[Activity] State how many lines in the records below include the word "triangle". Give nothing but that number.

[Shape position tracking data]

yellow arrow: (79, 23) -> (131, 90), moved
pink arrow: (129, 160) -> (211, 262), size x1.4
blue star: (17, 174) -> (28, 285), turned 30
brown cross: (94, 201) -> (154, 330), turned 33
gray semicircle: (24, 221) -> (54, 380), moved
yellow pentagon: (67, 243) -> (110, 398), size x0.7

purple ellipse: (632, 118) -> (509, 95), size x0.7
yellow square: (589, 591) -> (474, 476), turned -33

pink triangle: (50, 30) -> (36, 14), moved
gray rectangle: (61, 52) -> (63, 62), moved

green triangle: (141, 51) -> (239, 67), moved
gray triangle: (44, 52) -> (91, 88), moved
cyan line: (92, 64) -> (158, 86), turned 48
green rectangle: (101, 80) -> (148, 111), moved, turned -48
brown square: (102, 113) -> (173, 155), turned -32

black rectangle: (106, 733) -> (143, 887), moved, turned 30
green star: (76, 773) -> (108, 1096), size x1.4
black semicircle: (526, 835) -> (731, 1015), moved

==

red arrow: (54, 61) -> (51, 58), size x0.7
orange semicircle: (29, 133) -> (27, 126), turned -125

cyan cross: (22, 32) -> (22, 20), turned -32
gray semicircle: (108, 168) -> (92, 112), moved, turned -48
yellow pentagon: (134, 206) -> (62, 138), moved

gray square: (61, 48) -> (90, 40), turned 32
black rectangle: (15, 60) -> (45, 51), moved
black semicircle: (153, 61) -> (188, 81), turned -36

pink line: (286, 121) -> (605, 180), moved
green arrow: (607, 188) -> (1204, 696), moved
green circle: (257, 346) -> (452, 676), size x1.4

[Expected output] 3